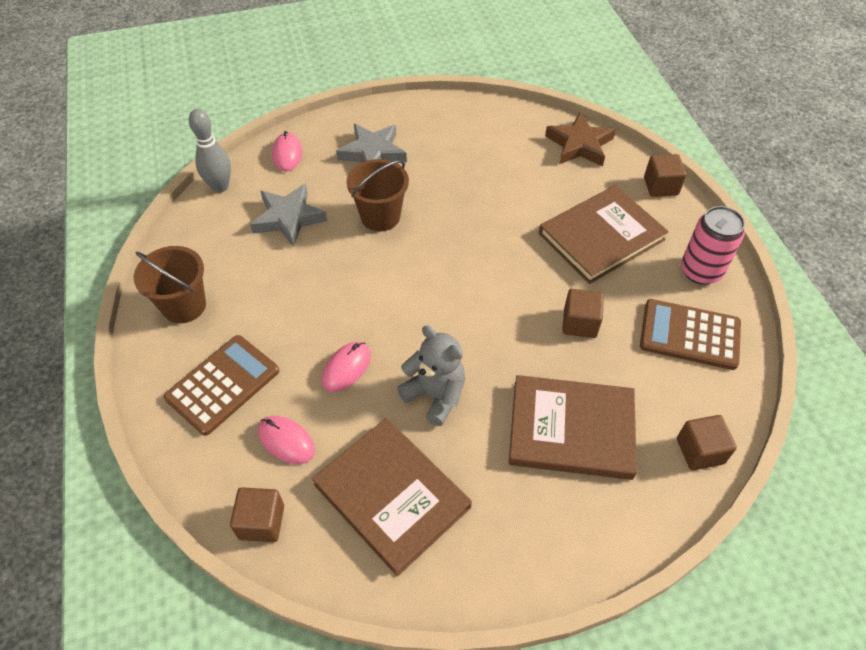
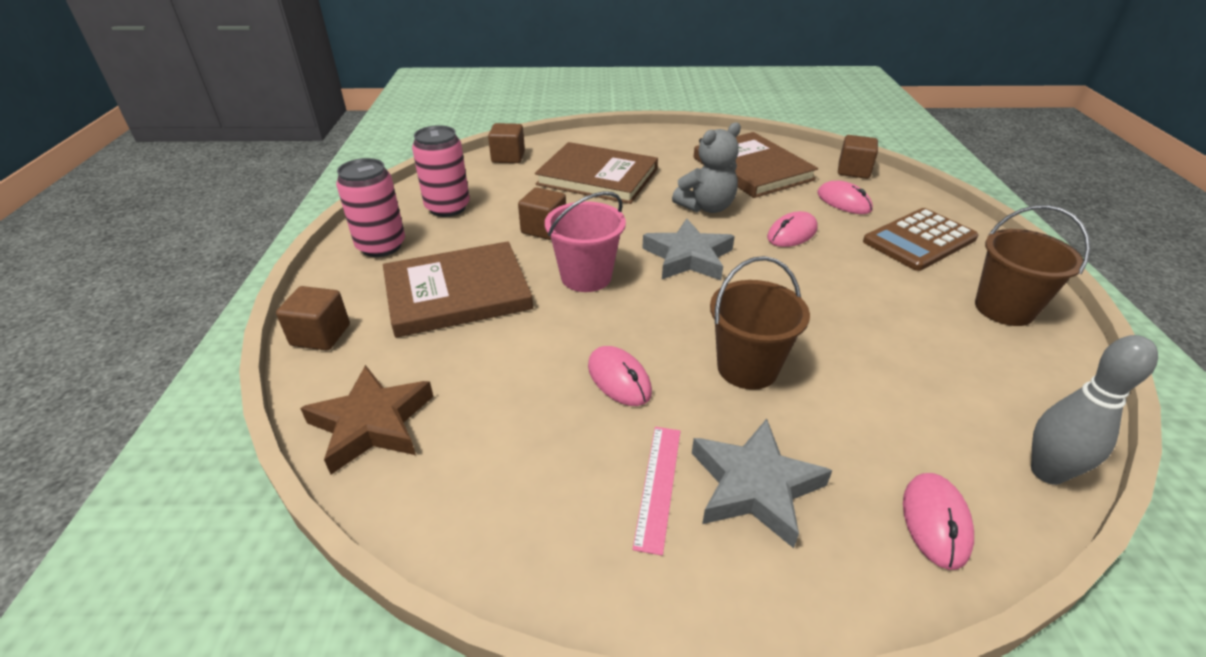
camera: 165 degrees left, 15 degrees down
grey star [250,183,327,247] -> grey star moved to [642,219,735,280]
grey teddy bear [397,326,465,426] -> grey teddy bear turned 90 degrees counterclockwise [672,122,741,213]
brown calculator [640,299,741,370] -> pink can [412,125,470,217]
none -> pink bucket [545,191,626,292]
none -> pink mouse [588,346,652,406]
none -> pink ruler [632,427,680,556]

□ □ □ □

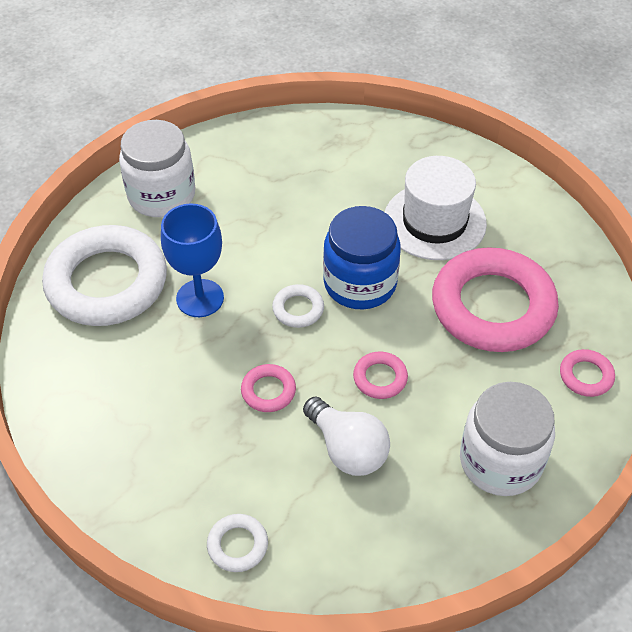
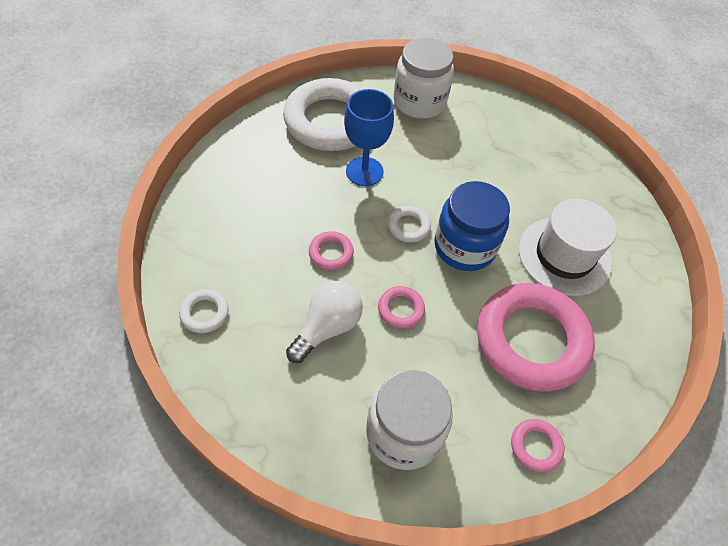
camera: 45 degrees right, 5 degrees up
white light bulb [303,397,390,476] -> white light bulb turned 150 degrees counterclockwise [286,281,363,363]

□ □ □ □

[Problem description] Would you print exactly, and only, the lines of the data above from the line with "camera: 165 degrees left, 15 degrees down" through the line with "none -> pink ruler [632,427,680,556]", inclusive?

[Written response]
camera: 165 degrees left, 15 degrees down
grey star [250,183,327,247] -> grey star moved to [642,219,735,280]
grey teddy bear [397,326,465,426] -> grey teddy bear turned 90 degrees counterclockwise [672,122,741,213]
brown calculator [640,299,741,370] -> pink can [412,125,470,217]
none -> pink bucket [545,191,626,292]
none -> pink mouse [588,346,652,406]
none -> pink ruler [632,427,680,556]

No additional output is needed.